# What is being asked
When you reach the line containing "Calendar: [277,250,507,470] ->" in the data below, begin returning lines exactly as written, and stop once the line containing "vendor.sql: [542,543,970,669] ->" has been returned.
[[ Data for this task, beginning ]]
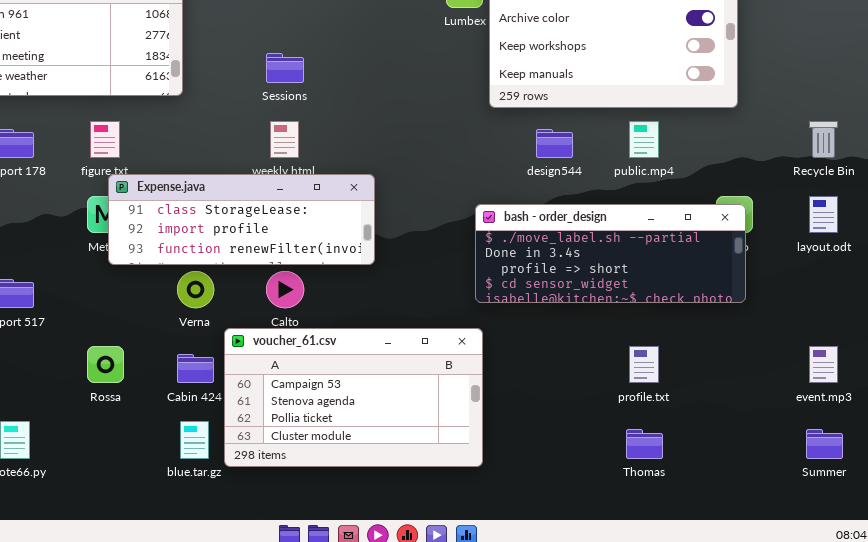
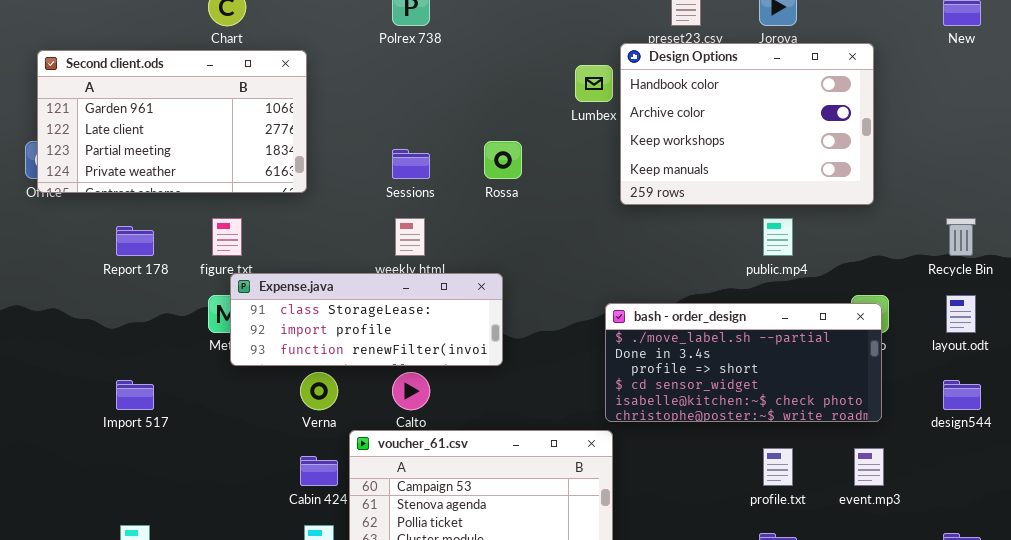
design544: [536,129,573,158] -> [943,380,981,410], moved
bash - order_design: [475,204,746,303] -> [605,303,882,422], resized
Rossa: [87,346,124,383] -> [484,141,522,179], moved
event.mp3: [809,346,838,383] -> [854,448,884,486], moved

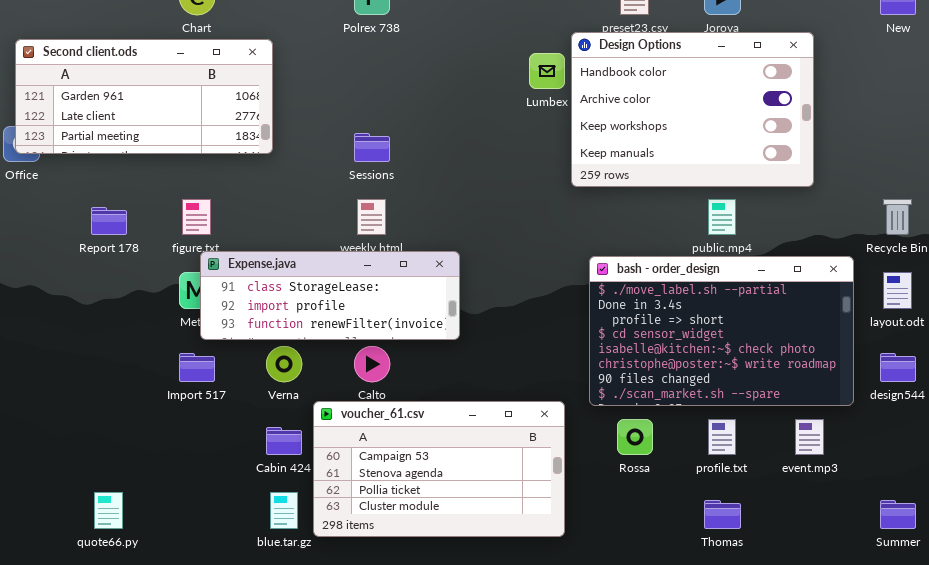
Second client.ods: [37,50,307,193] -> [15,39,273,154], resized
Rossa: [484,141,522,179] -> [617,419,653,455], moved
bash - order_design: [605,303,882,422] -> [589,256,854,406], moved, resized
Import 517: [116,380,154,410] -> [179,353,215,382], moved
[[ Data for this task, end ]]
[[ Data for this task, beginning ]]
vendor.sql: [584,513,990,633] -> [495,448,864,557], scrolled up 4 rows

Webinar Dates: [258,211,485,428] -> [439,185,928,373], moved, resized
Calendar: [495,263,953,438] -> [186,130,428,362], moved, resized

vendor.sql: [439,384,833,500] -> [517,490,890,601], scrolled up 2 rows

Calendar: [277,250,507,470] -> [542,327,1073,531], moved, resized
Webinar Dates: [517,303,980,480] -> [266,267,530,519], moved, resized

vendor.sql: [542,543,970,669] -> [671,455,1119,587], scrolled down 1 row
[[ Data for this task, end ]]
# Solution for this problem
Calendar: [277,250,507,470] -> [542,327,1073,531], moved, resized
Webinar Dates: [517,303,980,480] -> [266,267,530,519], moved, resized

vendor.sql: [542,543,970,669] -> [671,455,1119,587], scrolled down 1 row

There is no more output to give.